** What to produce **
Find "purple star: (146, 91) -> (208, 114), moved" in the material, then return exactly the line containing it and all lines after it to the end, leaving out pictures.

↓

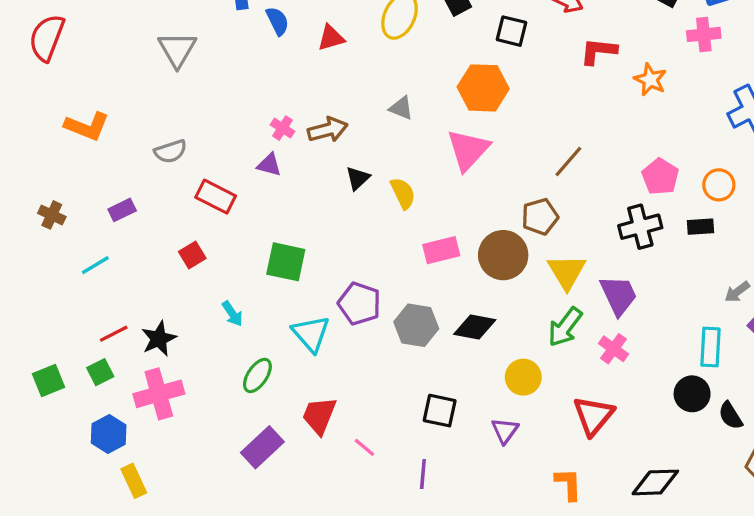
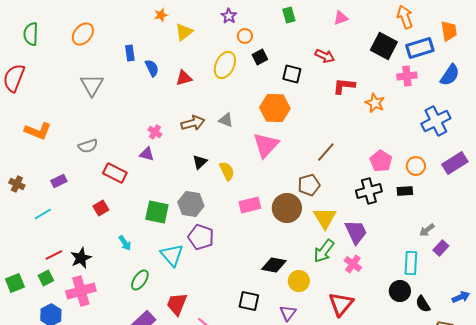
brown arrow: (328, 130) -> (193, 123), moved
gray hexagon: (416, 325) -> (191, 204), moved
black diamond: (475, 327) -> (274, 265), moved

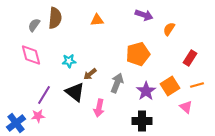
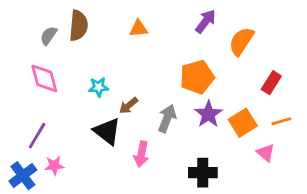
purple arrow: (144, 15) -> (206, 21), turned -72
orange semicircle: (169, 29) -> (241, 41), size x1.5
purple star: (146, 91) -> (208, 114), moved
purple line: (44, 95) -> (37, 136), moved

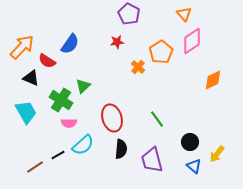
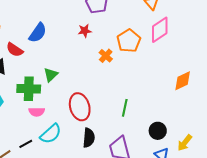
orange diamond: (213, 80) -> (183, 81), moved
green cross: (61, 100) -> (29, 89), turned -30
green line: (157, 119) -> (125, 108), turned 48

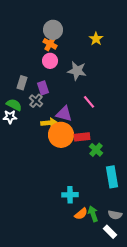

↑

** Your solution **
purple star: (146, 91) -> (208, 114), moved
purple line: (44, 95) -> (37, 136), moved

orange diamond: (213, 80) -> (183, 81), moved
green cross: (61, 100) -> (29, 89), turned -30
green line: (157, 119) -> (125, 108), turned 48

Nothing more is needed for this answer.